# Task:
An exact, complete printout of the listing is wanted, minus its images.

= = =

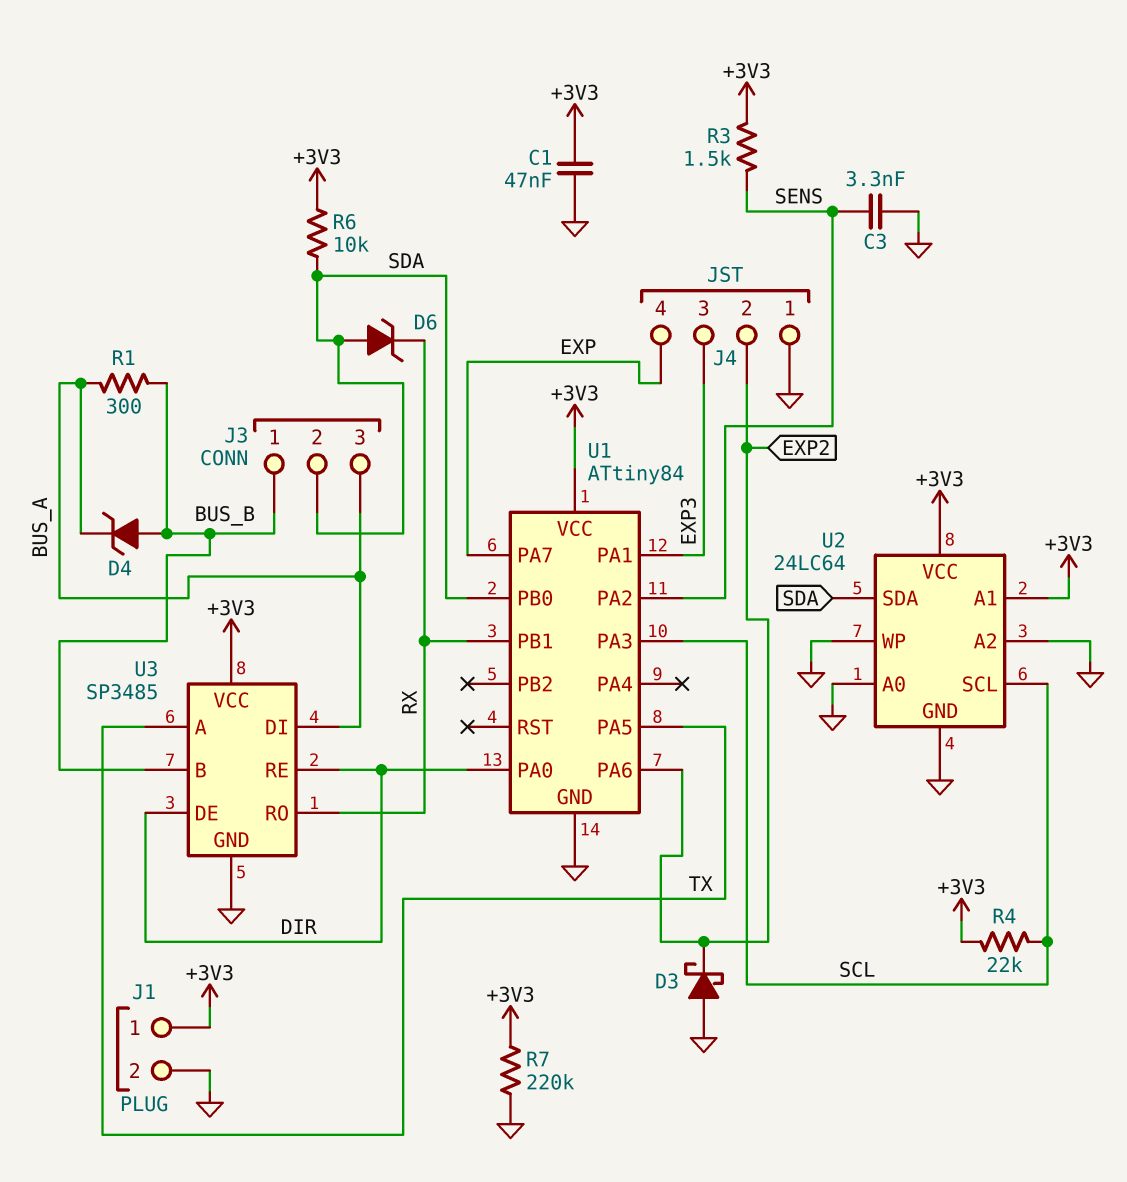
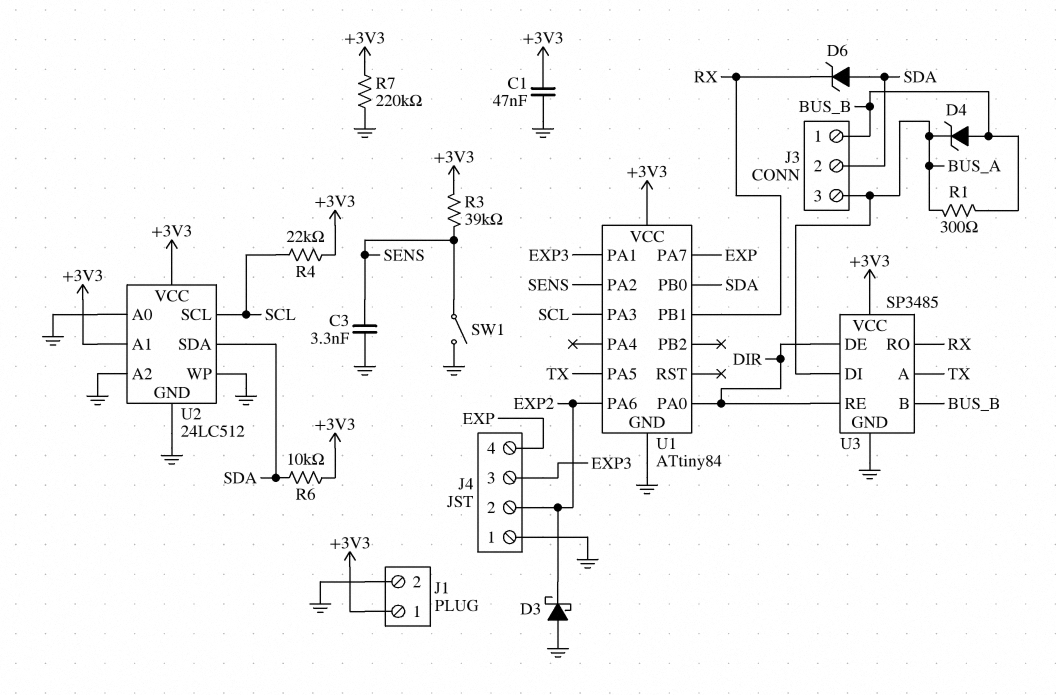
R3: 1.5k (+3V3, SENS) -> 39k (+3V3, SENS)
SW1: none -> switch (GND, SENS)
U2: 24LC64 -> 24LC512

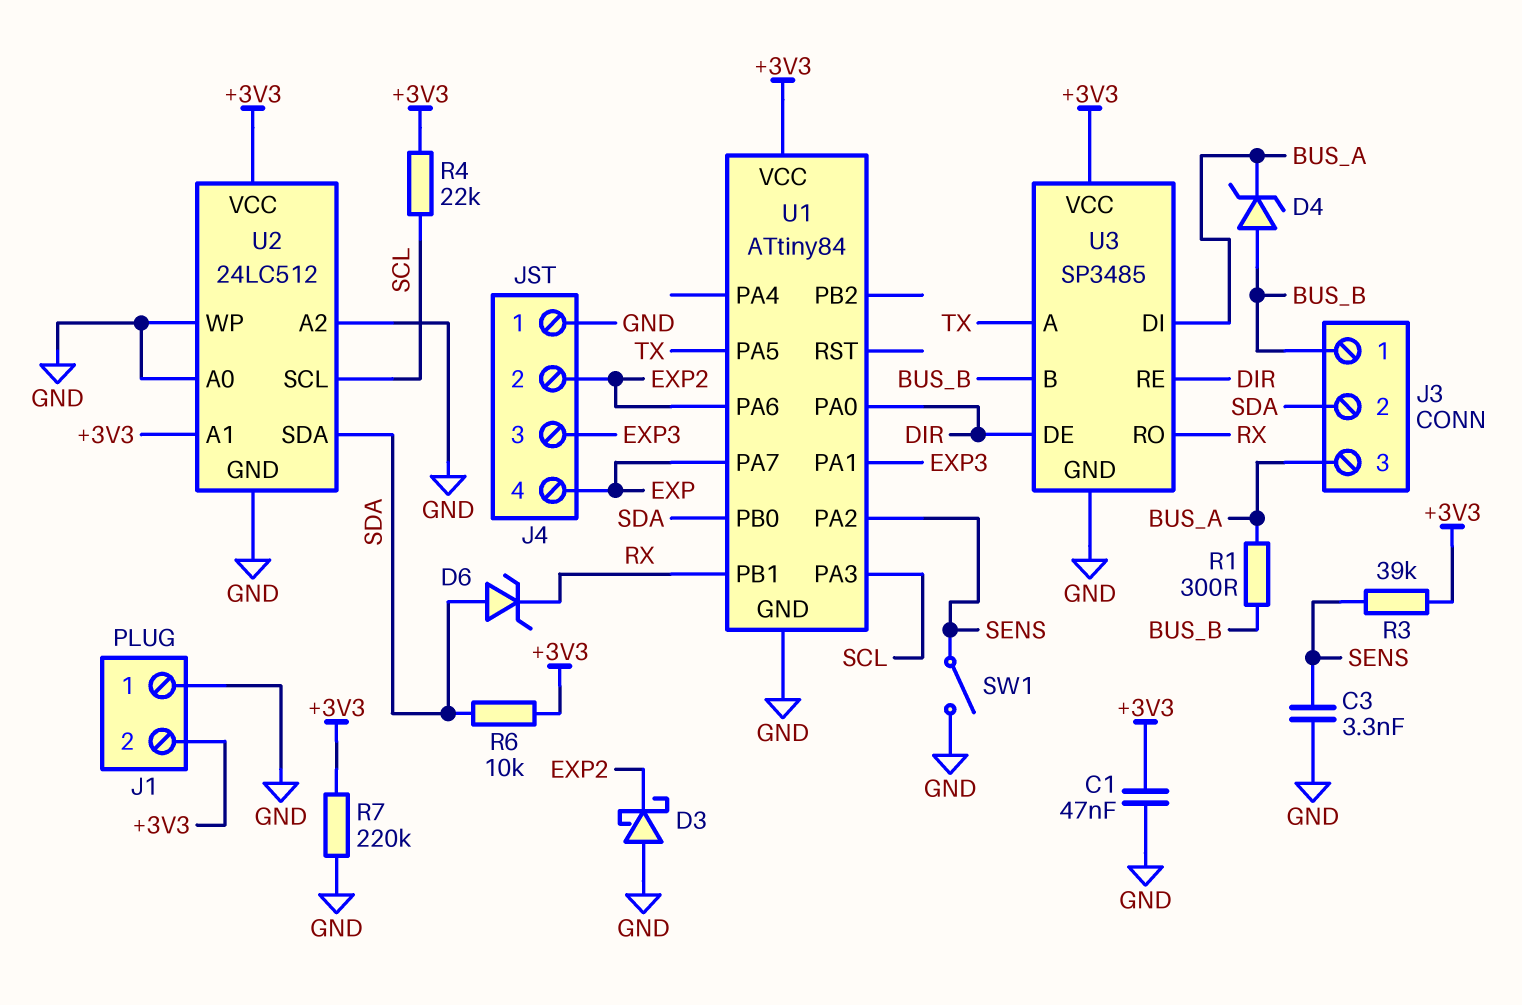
J1 pin 1: +3V3 -> GND
J1 pin 2: GND -> +3V3

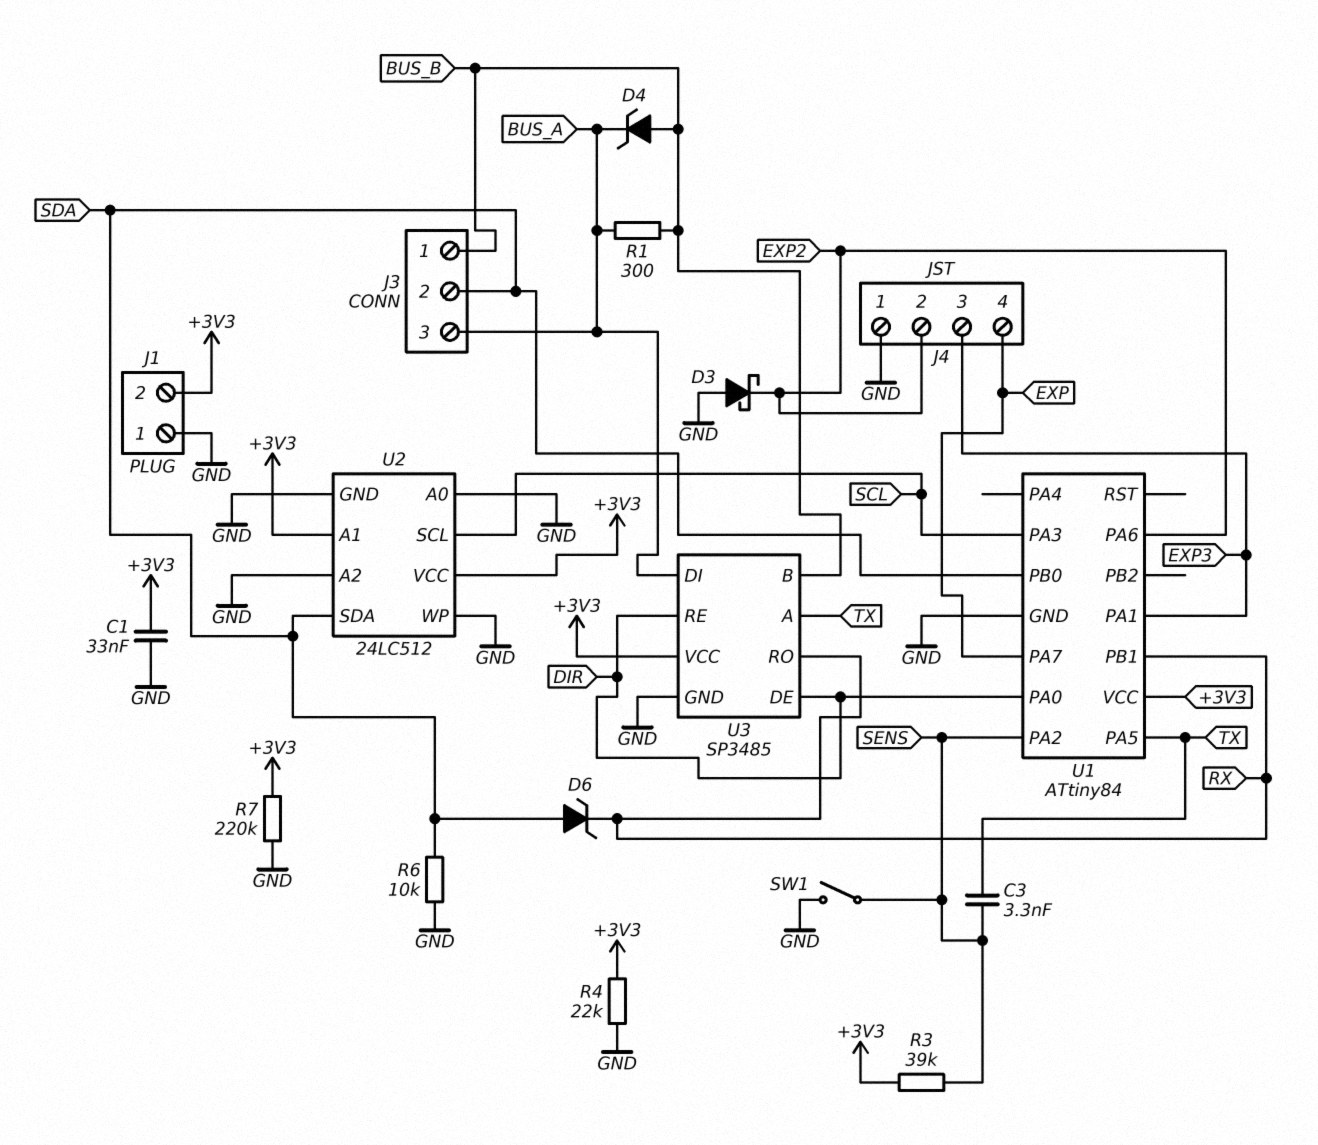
C1: 47nF (+3V3, GND) -> 33nF (+3V3, GND)
C3: 3.3nF (GND, SENS) -> 3.3nF (SENS, TX)
R4: 22k (+3V3, SCL) -> 22k (+3V3, GND)
R6: 10k (+3V3, SDA) -> 10k (GND, SDA)

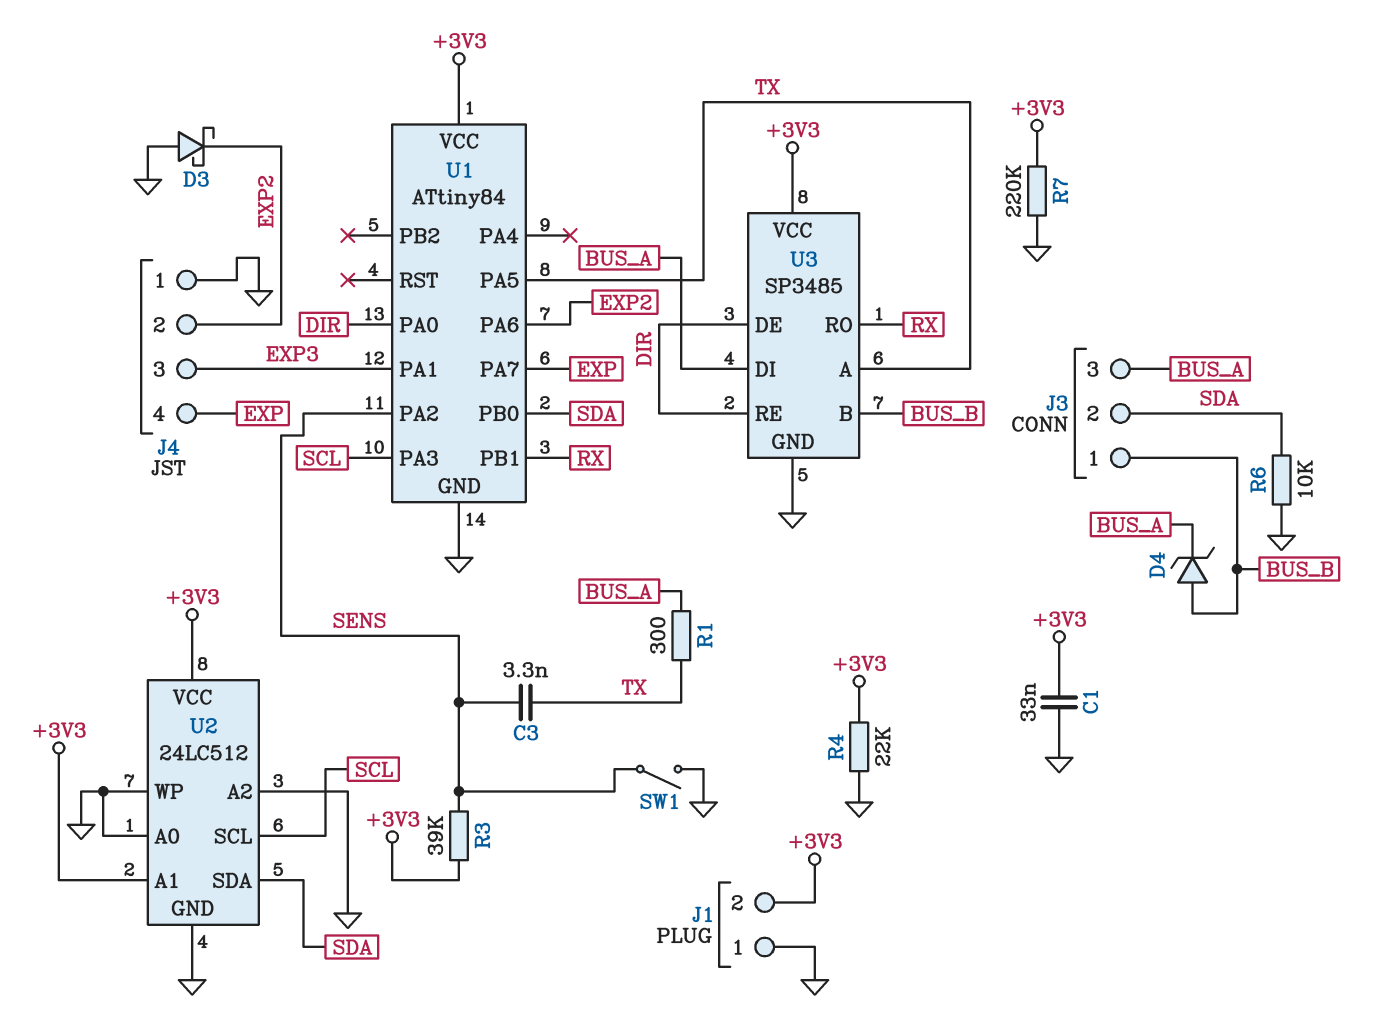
D6: zener (A SDA, K RX) -> none
R1: 300 (BUS_A, BUS_B) -> 300 (BUS_A, TX)

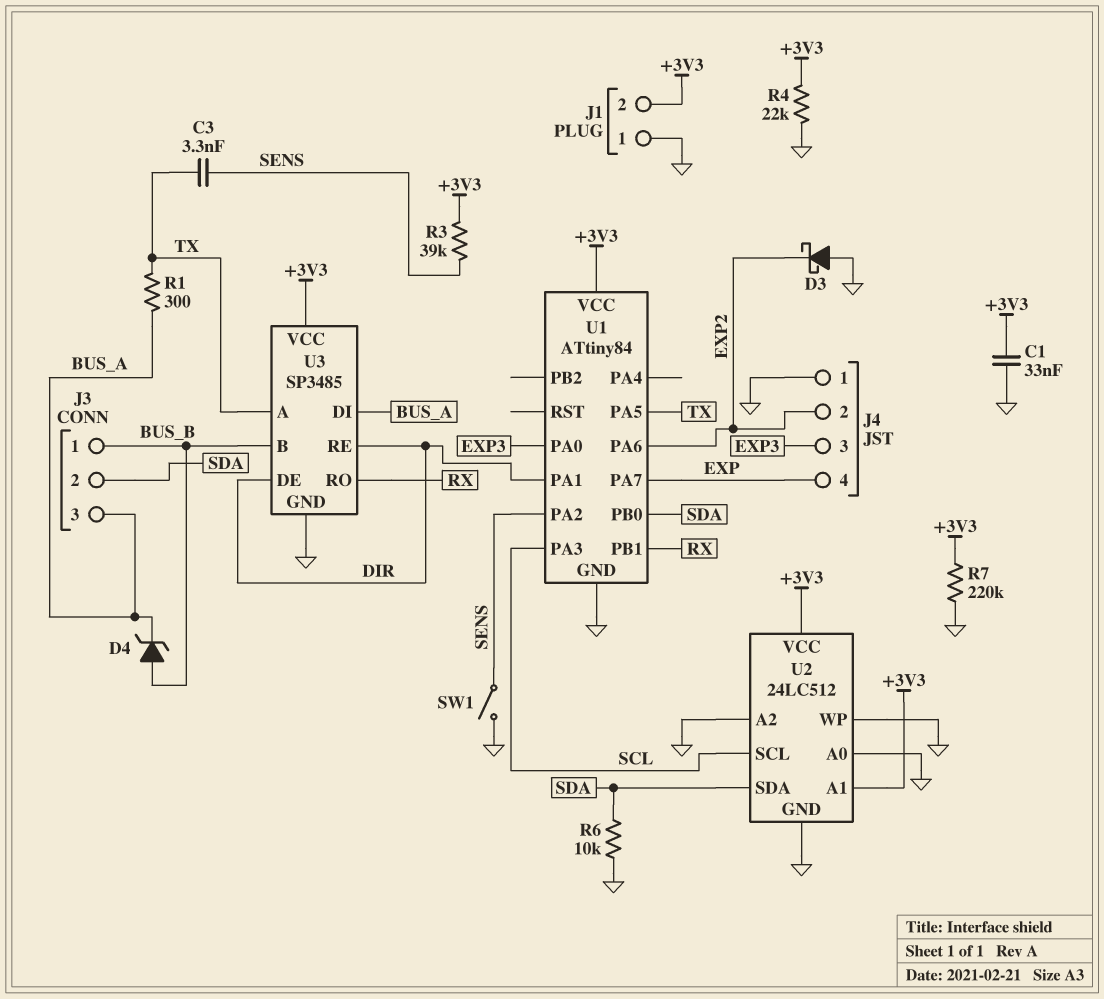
U1 pin PA0: DIR -> EXP3
U1 pin PA1: EXP3 -> DIR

= = =

# Task result:
R3: 1.5k (+3V3, SENS) -> 39k (+3V3, SENS)
SW1: none -> switch (GND, SENS)
U2: 24LC64 -> 24LC512

J1 pin 1: +3V3 -> GND
J1 pin 2: GND -> +3V3

C1: 47nF (+3V3, GND) -> 33nF (+3V3, GND)
C3: 3.3nF (GND, SENS) -> 3.3nF (SENS, TX)
R4: 22k (+3V3, SCL) -> 22k (+3V3, GND)
R6: 10k (+3V3, SDA) -> 10k (GND, SDA)

D6: zener (A SDA, K RX) -> none
R1: 300 (BUS_A, BUS_B) -> 300 (BUS_A, TX)

U1 pin PA0: DIR -> EXP3
U1 pin PA1: EXP3 -> DIR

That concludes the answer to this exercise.